(Edit tracking data)
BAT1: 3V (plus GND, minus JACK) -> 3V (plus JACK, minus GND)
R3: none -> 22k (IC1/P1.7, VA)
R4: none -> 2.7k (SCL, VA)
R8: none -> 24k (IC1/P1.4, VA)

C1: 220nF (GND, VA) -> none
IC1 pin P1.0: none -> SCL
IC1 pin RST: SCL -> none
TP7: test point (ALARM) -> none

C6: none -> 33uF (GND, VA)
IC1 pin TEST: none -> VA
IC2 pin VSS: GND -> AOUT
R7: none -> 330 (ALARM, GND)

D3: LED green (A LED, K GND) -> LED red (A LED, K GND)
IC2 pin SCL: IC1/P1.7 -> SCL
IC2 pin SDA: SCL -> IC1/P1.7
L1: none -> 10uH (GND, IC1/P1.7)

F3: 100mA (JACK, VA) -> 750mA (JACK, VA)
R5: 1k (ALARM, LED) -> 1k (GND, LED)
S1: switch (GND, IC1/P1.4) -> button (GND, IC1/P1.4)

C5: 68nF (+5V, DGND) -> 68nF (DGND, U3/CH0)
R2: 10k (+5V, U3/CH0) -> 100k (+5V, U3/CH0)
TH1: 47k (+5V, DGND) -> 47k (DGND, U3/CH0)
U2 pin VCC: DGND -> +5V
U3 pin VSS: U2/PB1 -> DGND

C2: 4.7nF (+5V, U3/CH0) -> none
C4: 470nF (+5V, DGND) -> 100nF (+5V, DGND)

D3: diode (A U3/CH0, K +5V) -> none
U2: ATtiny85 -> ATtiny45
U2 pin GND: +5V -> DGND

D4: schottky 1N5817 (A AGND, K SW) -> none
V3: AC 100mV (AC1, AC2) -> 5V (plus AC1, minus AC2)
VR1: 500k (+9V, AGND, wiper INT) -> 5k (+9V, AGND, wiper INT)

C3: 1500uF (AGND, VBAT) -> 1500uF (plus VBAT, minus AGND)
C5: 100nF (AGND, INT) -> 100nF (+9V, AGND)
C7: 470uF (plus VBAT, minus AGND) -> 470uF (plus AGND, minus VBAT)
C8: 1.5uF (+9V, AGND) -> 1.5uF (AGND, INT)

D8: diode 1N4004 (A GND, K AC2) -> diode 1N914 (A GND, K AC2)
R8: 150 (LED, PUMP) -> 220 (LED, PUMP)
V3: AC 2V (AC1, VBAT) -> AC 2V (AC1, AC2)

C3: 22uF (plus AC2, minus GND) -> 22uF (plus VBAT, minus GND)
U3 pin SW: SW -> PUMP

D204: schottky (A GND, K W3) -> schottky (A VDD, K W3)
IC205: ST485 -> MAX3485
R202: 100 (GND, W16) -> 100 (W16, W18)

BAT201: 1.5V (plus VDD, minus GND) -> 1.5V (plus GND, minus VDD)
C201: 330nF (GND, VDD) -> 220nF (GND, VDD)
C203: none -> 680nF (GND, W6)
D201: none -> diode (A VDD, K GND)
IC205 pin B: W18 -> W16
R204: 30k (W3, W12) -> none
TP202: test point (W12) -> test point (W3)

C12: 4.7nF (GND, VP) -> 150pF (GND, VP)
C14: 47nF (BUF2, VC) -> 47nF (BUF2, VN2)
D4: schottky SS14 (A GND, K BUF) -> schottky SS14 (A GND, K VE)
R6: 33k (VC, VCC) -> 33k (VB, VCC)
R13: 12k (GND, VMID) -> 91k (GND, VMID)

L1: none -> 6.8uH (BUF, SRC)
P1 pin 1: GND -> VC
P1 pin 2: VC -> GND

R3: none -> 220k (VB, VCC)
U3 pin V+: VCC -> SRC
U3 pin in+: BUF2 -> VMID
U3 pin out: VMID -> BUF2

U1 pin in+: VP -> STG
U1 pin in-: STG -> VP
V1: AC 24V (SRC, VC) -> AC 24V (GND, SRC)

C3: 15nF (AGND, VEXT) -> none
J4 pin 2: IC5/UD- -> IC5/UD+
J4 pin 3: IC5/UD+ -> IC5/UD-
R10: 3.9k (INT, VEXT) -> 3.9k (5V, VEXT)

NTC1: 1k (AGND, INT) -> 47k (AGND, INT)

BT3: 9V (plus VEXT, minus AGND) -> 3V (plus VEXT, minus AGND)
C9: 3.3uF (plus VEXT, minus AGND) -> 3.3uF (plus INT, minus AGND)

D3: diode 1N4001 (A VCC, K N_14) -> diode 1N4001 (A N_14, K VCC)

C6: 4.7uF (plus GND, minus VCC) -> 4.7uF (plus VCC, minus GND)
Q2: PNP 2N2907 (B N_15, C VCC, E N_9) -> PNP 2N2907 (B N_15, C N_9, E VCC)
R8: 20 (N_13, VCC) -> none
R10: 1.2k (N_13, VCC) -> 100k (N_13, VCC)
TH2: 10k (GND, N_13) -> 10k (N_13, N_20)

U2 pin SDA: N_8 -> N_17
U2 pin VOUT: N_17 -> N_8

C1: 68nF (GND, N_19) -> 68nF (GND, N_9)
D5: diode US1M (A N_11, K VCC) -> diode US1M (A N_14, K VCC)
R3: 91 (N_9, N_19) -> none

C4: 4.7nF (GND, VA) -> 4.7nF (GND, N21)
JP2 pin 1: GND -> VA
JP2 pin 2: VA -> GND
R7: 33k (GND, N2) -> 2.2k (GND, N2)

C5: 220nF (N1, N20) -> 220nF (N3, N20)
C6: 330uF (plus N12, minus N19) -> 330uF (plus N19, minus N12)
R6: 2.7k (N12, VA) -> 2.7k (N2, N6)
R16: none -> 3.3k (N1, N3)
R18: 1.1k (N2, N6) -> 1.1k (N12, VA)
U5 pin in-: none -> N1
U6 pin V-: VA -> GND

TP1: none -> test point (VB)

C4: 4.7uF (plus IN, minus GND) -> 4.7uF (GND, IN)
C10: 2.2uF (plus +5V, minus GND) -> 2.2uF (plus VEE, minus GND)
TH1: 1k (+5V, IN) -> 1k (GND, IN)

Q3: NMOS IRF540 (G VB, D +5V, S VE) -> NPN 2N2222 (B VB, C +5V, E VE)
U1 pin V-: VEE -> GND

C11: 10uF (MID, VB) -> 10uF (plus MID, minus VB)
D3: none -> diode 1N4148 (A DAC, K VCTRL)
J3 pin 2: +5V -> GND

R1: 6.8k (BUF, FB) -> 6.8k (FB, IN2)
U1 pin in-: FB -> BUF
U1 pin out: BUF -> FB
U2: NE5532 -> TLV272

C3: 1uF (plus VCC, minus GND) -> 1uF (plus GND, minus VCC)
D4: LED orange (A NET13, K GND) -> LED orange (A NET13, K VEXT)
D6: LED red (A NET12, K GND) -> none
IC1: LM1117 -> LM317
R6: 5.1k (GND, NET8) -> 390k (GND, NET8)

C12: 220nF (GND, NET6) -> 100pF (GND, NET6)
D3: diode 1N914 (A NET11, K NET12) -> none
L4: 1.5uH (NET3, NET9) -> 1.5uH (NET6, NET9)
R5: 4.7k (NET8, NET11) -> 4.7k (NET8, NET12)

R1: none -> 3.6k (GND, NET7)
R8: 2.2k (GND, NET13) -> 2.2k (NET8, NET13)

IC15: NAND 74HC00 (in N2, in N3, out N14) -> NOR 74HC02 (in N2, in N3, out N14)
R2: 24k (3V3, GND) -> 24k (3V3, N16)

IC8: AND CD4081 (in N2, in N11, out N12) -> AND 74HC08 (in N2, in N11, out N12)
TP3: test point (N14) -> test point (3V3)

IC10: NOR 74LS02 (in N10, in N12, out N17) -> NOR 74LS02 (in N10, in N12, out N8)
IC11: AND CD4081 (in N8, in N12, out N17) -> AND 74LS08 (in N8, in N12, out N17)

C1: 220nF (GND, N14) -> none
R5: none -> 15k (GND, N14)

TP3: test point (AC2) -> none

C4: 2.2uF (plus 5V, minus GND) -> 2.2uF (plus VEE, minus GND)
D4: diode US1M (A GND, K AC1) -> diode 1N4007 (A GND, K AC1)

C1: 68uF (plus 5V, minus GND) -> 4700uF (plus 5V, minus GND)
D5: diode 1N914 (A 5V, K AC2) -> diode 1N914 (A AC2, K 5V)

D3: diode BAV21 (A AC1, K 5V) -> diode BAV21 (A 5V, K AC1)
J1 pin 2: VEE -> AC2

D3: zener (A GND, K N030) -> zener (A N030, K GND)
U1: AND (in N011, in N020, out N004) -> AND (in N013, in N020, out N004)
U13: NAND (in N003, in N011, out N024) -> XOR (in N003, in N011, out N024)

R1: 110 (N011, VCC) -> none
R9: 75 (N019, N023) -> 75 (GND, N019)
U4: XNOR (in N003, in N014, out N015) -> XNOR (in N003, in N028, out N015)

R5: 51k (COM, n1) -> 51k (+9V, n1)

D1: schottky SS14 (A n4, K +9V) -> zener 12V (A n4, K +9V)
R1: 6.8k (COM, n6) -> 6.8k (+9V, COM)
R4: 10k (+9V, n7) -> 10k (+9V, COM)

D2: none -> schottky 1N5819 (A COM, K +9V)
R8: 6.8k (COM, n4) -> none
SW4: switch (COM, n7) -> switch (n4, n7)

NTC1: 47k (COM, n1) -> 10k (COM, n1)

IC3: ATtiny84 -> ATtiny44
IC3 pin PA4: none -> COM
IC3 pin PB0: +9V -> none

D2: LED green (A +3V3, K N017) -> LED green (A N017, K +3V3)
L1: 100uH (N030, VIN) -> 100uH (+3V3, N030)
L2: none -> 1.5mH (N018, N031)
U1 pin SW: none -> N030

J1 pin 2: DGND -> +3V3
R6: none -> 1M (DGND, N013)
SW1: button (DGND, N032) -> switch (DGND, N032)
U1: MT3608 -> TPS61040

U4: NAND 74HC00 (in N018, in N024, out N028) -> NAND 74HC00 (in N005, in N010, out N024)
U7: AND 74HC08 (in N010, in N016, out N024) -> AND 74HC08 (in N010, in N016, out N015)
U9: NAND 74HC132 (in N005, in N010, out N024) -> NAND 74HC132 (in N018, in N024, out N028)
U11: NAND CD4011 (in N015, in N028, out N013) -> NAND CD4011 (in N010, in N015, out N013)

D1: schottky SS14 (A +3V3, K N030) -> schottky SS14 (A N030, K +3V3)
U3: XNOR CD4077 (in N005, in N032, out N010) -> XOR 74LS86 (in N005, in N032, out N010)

Work required: What you return must be an exact retyping of the lines above starting at the line with "D8: diode 1N4004" and ending at the line with "C1: 68nF (GND, N_19) -> 68nF (GND, N_9)", and nothing besides.

Response:
D8: diode 1N4004 (A GND, K AC2) -> diode 1N914 (A GND, K AC2)
R8: 150 (LED, PUMP) -> 220 (LED, PUMP)
V3: AC 2V (AC1, VBAT) -> AC 2V (AC1, AC2)

C3: 22uF (plus AC2, minus GND) -> 22uF (plus VBAT, minus GND)
U3 pin SW: SW -> PUMP

D204: schottky (A GND, K W3) -> schottky (A VDD, K W3)
IC205: ST485 -> MAX3485
R202: 100 (GND, W16) -> 100 (W16, W18)

BAT201: 1.5V (plus VDD, minus GND) -> 1.5V (plus GND, minus VDD)
C201: 330nF (GND, VDD) -> 220nF (GND, VDD)
C203: none -> 680nF (GND, W6)
D201: none -> diode (A VDD, K GND)
IC205 pin B: W18 -> W16
R204: 30k (W3, W12) -> none
TP202: test point (W12) -> test point (W3)

C12: 4.7nF (GND, VP) -> 150pF (GND, VP)
C14: 47nF (BUF2, VC) -> 47nF (BUF2, VN2)
D4: schottky SS14 (A GND, K BUF) -> schottky SS14 (A GND, K VE)
R6: 33k (VC, VCC) -> 33k (VB, VCC)
R13: 12k (GND, VMID) -> 91k (GND, VMID)

L1: none -> 6.8uH (BUF, SRC)
P1 pin 1: GND -> VC
P1 pin 2: VC -> GND

R3: none -> 220k (VB, VCC)
U3 pin V+: VCC -> SRC
U3 pin in+: BUF2 -> VMID
U3 pin out: VMID -> BUF2

U1 pin in+: VP -> STG
U1 pin in-: STG -> VP
V1: AC 24V (SRC, VC) -> AC 24V (GND, SRC)

C3: 15nF (AGND, VEXT) -> none
J4 pin 2: IC5/UD- -> IC5/UD+
J4 pin 3: IC5/UD+ -> IC5/UD-
R10: 3.9k (INT, VEXT) -> 3.9k (5V, VEXT)

NTC1: 1k (AGND, INT) -> 47k (AGND, INT)

BT3: 9V (plus VEXT, minus AGND) -> 3V (plus VEXT, minus AGND)
C9: 3.3uF (plus VEXT, minus AGND) -> 3.3uF (plus INT, minus AGND)

D3: diode 1N4001 (A VCC, K N_14) -> diode 1N4001 (A N_14, K VCC)

C6: 4.7uF (plus GND, minus VCC) -> 4.7uF (plus VCC, minus GND)
Q2: PNP 2N2907 (B N_15, C VCC, E N_9) -> PNP 2N2907 (B N_15, C N_9, E VCC)
R8: 20 (N_13, VCC) -> none
R10: 1.2k (N_13, VCC) -> 100k (N_13, VCC)
TH2: 10k (GND, N_13) -> 10k (N_13, N_20)

U2 pin SDA: N_8 -> N_17
U2 pin VOUT: N_17 -> N_8

C1: 68nF (GND, N_19) -> 68nF (GND, N_9)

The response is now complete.